══ INPUT FOR THIS TASK ══

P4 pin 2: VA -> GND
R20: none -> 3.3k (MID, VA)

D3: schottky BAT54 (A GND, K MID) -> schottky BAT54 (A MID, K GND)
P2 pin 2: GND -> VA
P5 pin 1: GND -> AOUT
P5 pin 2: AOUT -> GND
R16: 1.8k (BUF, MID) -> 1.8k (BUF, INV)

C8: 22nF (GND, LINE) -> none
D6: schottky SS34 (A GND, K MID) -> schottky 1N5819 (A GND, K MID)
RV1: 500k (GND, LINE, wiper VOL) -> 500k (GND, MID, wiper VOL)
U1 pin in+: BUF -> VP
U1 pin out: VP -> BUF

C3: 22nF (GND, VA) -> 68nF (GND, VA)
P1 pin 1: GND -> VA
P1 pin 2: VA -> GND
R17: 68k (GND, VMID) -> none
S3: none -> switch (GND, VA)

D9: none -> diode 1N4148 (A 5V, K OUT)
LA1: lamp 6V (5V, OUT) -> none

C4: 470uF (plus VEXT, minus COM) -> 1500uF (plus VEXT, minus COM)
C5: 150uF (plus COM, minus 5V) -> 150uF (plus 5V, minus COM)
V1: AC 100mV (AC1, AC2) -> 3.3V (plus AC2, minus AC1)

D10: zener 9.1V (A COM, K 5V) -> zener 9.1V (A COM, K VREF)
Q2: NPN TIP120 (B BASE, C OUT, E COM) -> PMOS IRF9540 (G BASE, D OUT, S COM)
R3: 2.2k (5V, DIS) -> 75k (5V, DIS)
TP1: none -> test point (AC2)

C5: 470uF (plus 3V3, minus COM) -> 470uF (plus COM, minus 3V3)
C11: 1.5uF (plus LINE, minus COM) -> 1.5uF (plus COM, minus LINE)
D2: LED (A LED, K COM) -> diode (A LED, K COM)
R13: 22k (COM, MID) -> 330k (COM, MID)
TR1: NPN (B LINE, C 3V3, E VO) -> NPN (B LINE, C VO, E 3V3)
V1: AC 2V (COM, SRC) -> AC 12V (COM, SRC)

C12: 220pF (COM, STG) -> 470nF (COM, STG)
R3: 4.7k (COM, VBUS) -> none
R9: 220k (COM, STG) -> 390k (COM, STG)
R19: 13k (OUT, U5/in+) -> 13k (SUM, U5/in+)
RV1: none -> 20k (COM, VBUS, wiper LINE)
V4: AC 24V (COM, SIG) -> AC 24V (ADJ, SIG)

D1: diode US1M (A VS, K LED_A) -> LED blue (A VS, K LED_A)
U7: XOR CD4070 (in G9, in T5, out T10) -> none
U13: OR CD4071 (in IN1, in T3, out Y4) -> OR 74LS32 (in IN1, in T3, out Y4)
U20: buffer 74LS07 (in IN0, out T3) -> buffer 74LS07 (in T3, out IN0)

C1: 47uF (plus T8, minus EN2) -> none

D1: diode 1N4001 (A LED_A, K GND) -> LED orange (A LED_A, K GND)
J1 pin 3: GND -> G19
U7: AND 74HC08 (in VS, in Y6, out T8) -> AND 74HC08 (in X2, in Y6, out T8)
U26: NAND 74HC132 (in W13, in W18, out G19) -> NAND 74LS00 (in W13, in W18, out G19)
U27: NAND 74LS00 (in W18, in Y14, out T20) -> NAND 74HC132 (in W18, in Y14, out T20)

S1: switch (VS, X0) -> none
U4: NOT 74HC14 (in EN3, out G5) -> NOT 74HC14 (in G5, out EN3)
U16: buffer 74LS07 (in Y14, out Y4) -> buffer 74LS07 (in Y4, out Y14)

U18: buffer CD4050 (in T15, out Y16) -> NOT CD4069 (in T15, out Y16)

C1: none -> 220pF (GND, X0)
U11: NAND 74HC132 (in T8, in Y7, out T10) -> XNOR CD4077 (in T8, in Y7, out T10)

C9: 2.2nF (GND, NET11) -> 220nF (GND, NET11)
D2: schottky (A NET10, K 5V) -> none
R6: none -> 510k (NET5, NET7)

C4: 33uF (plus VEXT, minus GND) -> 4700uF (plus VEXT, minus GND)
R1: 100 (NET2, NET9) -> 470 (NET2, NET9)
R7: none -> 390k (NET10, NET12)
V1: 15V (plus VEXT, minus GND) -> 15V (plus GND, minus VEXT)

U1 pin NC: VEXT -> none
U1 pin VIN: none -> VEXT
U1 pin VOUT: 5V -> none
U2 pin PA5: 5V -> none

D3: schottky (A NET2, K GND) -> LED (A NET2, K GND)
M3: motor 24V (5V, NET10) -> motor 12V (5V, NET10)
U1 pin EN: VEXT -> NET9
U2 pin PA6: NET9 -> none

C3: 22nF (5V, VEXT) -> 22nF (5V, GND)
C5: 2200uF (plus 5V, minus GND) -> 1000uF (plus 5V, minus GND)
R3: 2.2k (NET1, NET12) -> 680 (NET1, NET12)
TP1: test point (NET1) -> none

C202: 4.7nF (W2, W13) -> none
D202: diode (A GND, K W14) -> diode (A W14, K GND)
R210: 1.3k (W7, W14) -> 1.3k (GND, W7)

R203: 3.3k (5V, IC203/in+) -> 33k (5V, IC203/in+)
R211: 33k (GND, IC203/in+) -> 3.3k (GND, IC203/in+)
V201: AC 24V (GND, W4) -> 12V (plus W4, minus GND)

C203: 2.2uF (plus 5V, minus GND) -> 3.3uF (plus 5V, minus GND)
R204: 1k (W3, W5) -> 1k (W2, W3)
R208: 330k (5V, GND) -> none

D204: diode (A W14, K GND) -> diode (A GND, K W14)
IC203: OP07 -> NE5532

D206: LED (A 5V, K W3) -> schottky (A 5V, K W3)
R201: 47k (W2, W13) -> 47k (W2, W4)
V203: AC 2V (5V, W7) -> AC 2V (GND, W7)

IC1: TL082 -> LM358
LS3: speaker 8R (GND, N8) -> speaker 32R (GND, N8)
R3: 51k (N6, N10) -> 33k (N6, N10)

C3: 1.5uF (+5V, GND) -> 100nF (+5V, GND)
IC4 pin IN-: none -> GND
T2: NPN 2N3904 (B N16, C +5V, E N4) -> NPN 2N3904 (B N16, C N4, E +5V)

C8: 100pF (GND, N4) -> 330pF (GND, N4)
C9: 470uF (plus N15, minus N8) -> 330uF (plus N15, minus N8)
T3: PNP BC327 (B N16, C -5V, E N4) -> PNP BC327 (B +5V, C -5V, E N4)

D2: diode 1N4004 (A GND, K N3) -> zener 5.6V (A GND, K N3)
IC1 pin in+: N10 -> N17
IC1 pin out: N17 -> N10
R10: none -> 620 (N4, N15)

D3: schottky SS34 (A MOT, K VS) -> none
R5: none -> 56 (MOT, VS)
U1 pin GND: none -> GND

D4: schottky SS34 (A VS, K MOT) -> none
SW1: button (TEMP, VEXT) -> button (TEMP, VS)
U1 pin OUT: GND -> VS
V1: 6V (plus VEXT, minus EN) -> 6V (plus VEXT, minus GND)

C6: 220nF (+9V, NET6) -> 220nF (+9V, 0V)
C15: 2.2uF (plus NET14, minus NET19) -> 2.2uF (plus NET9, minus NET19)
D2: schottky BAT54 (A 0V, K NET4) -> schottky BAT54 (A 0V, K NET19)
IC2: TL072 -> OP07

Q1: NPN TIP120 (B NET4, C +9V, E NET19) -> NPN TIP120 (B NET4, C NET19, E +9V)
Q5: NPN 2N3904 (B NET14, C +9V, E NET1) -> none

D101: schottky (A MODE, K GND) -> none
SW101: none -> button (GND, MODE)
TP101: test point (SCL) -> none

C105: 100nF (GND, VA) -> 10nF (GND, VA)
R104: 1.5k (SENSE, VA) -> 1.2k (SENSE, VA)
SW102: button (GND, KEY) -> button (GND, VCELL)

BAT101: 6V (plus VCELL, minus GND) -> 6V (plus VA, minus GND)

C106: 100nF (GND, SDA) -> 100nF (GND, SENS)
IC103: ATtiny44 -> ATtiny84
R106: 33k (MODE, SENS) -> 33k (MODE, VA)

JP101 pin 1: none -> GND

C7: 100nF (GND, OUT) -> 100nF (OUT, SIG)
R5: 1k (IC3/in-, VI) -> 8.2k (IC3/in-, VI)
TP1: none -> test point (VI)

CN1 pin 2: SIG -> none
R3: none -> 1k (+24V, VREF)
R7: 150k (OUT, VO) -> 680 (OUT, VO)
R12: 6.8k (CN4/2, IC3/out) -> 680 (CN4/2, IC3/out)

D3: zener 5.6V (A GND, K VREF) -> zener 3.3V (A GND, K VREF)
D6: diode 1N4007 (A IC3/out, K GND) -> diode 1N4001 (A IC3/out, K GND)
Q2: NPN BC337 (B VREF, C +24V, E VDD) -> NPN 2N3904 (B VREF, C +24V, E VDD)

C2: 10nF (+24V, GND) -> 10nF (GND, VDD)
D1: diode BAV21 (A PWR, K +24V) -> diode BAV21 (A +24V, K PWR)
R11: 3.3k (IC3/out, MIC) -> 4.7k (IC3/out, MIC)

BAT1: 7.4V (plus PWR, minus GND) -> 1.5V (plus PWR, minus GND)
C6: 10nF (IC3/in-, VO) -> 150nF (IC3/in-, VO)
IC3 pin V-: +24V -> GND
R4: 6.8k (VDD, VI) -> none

═══

■ **PROBLEM TO SOLVE**: Take the stretch of lines above from the one containing "D2: schottky BAT54" through the one containing "C105: 100nF (GND, VA) -> 10nF (GND, VA)" and repeat it exactly, adding no other line.

■ **TASK RESULT**:
D2: schottky BAT54 (A 0V, K NET4) -> schottky BAT54 (A 0V, K NET19)
IC2: TL072 -> OP07

Q1: NPN TIP120 (B NET4, C +9V, E NET19) -> NPN TIP120 (B NET4, C NET19, E +9V)
Q5: NPN 2N3904 (B NET14, C +9V, E NET1) -> none

D101: schottky (A MODE, K GND) -> none
SW101: none -> button (GND, MODE)
TP101: test point (SCL) -> none

C105: 100nF (GND, VA) -> 10nF (GND, VA)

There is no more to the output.